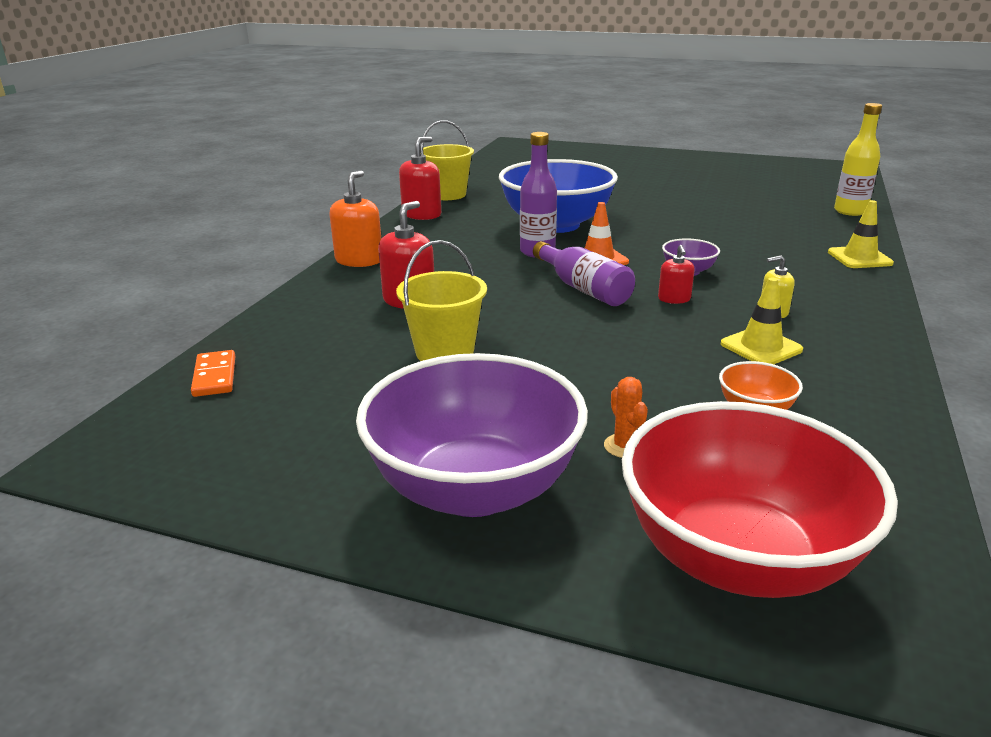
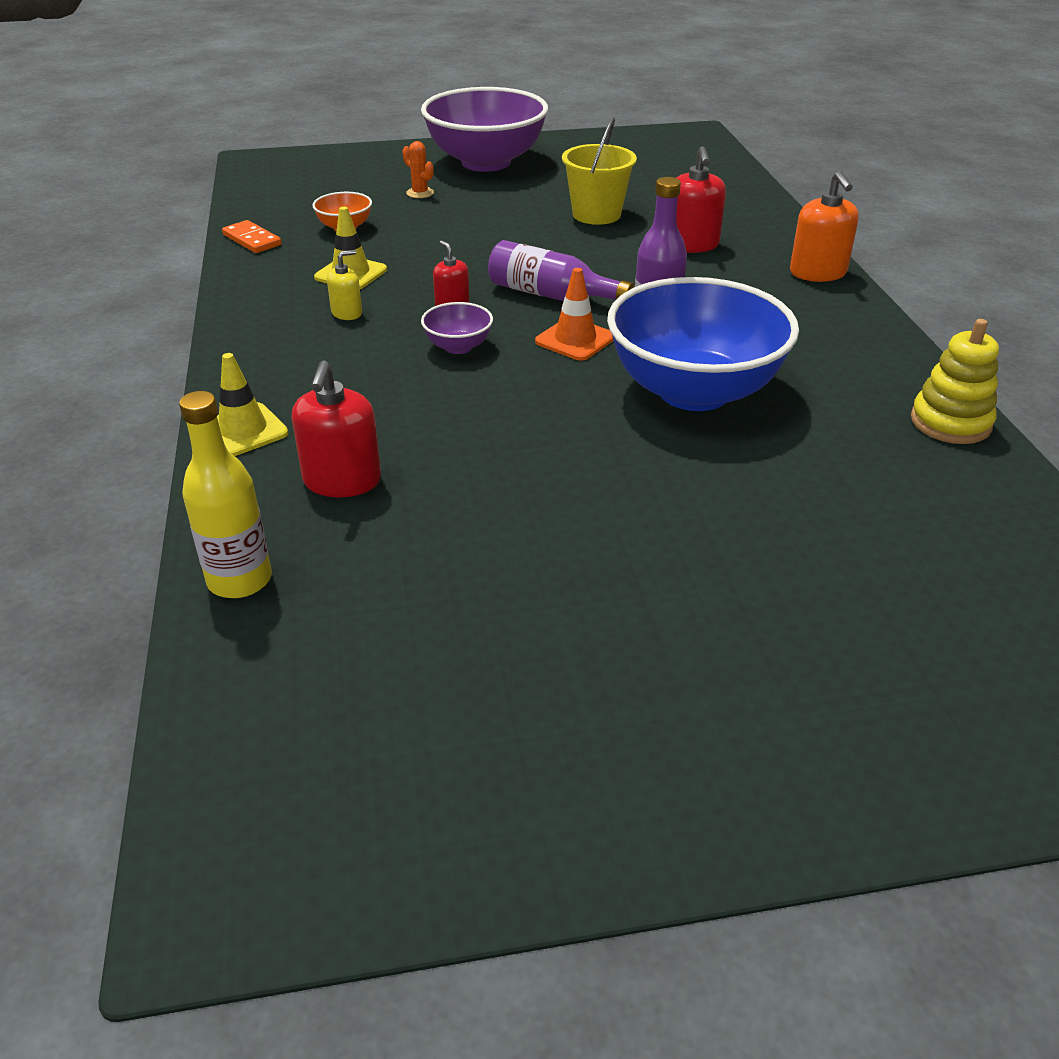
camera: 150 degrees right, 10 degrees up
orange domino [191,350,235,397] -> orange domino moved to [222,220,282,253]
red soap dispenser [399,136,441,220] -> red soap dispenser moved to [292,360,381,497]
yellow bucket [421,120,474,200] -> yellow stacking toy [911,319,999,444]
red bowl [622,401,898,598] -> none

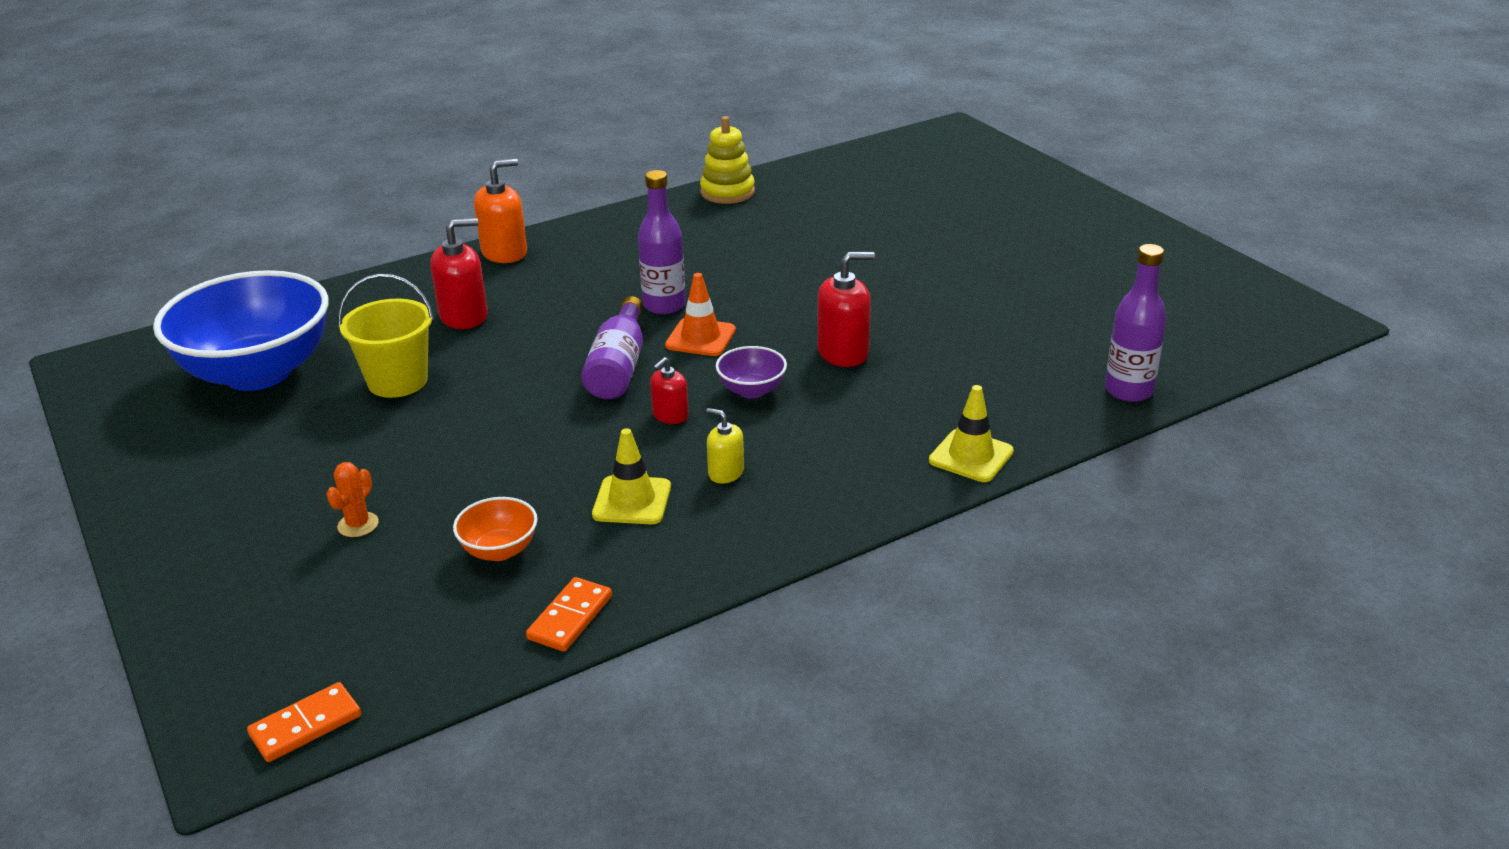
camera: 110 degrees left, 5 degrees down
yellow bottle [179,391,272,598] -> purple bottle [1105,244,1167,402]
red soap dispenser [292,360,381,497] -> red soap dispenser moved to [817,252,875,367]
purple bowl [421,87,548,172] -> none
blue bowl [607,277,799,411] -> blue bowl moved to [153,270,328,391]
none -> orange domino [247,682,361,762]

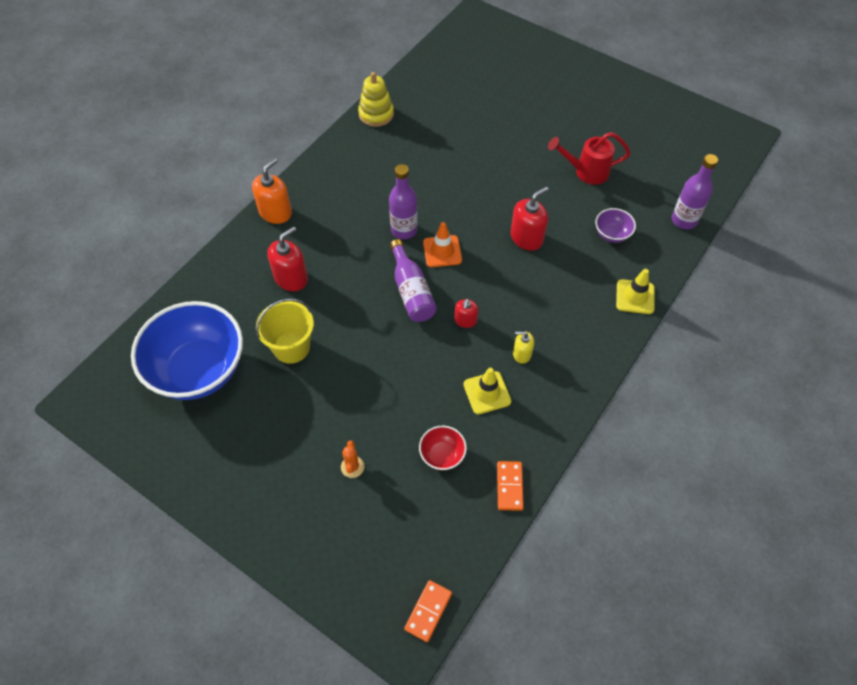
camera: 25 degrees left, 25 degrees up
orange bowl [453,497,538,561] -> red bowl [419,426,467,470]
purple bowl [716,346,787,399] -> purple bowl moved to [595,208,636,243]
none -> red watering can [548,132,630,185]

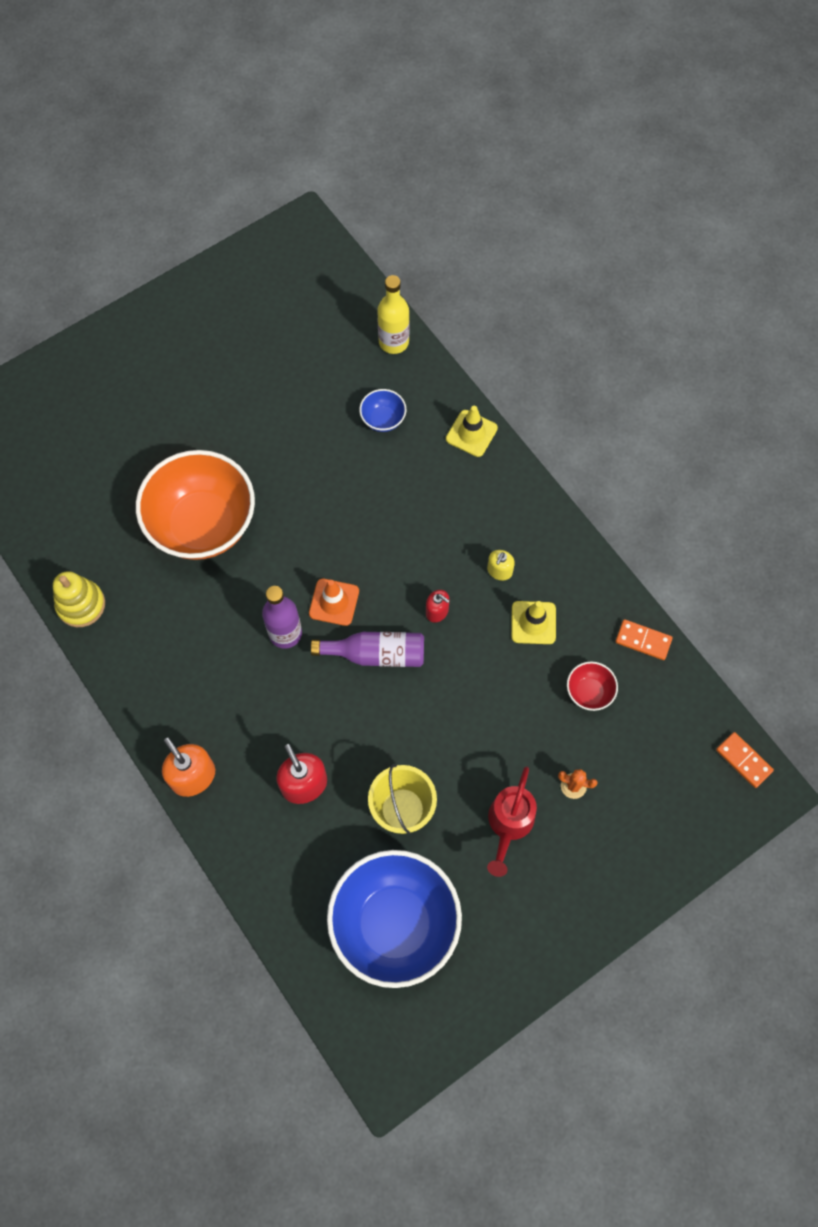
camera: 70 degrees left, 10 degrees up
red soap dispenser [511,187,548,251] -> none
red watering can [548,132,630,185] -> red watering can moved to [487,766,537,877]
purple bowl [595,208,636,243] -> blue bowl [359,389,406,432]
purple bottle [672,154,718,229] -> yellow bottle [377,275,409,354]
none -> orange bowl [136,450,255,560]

TASK TO CARRY OUT – Set the listing down verbatim, excluding pictures.

TASK ANSWER –
camera: 150 degrees right, 10 degrees up
orange domino [191,350,235,397] -> orange domino moved to [222,220,282,253]
red soap dispenser [399,136,441,220] -> red soap dispenser moved to [292,360,381,497]
yellow bucket [421,120,474,200] -> yellow stacking toy [911,319,999,444]
red bowl [622,401,898,598] -> none

camera: 110 degrees left, 5 degrees down
yellow bottle [179,391,272,598] -> purple bottle [1105,244,1167,402]
red soap dispenser [292,360,381,497] -> red soap dispenser moved to [817,252,875,367]
purple bowl [421,87,548,172] -> none
blue bowl [607,277,799,411] -> blue bowl moved to [153,270,328,391]
none -> orange domino [247,682,361,762]

camera: 25 degrees left, 25 degrees up
orange bowl [453,497,538,561] -> red bowl [419,426,467,470]
purple bowl [716,346,787,399] -> purple bowl moved to [595,208,636,243]
none -> red watering can [548,132,630,185]

camera: 70 degrees left, 10 degrees up
red soap dispenser [511,187,548,251] -> none
red watering can [548,132,630,185] -> red watering can moved to [487,766,537,877]
purple bowl [595,208,636,243] -> blue bowl [359,389,406,432]
purple bottle [672,154,718,229] -> yellow bottle [377,275,409,354]
none -> orange bowl [136,450,255,560]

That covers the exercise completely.